- _Data_:
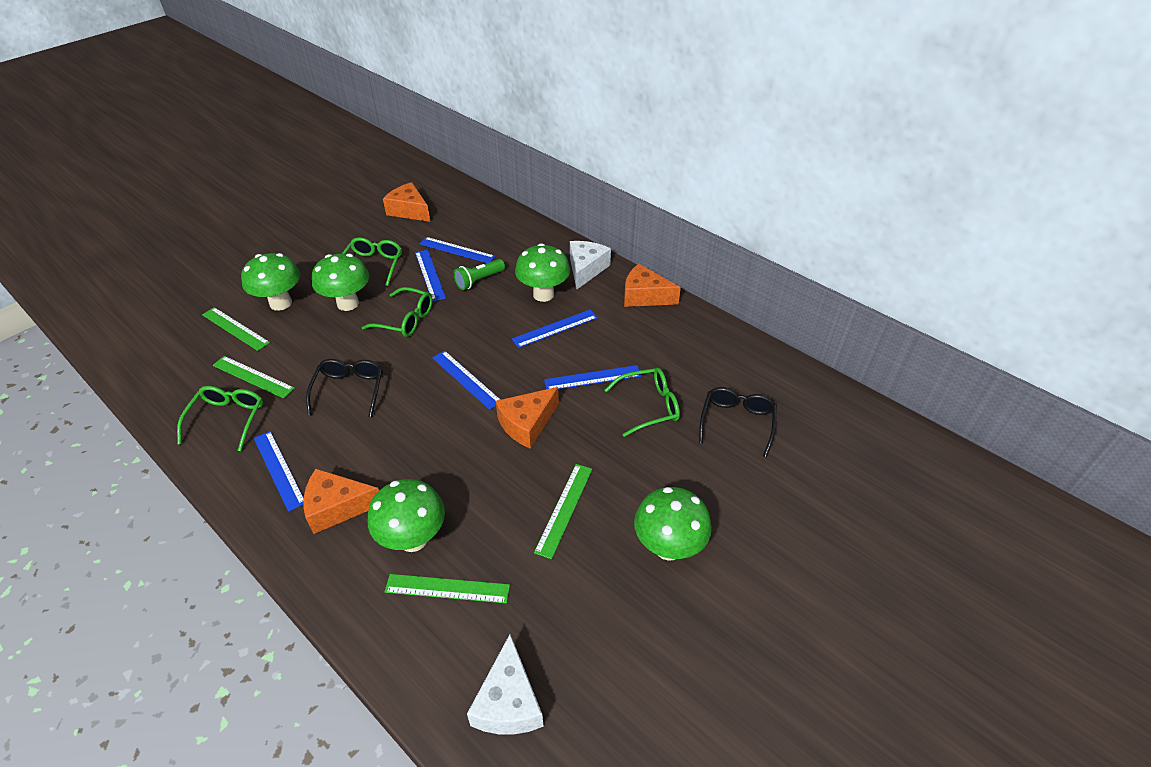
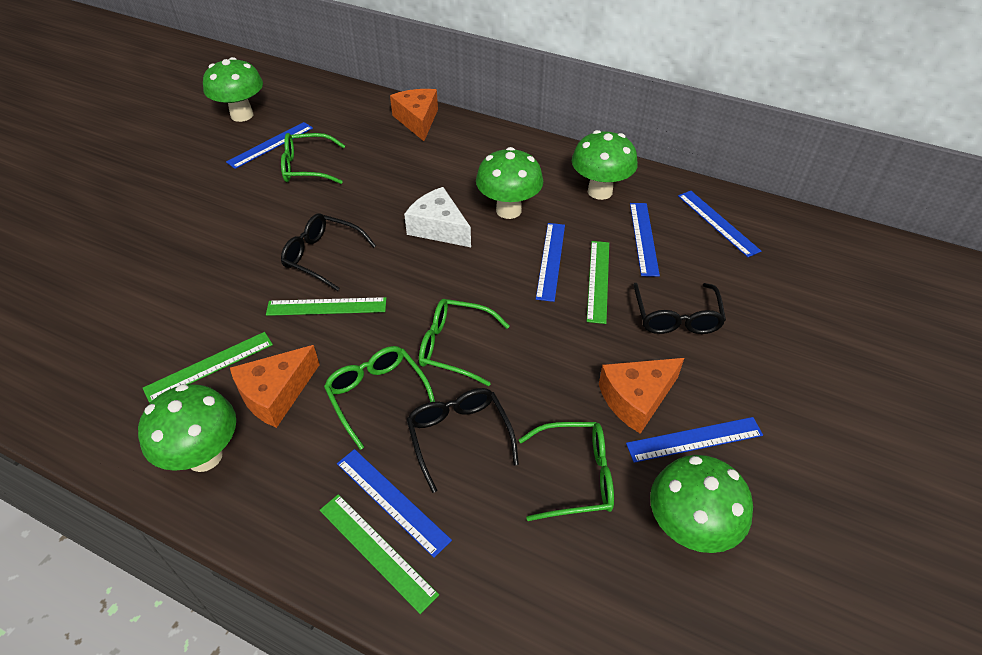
black glasses: 2 -> 3
green flashlight: 1 -> 0
orange cheese: 4 -> 3
white cheese: 2 -> 1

- _What you are asked to do_:
Once you reach the line containing "green flashlight: 1 -> 0", output that line and each one after it exactly, ending with the final line of the listing and adding nothing else.

- _Exercise solution_:
green flashlight: 1 -> 0
orange cheese: 4 -> 3
white cheese: 2 -> 1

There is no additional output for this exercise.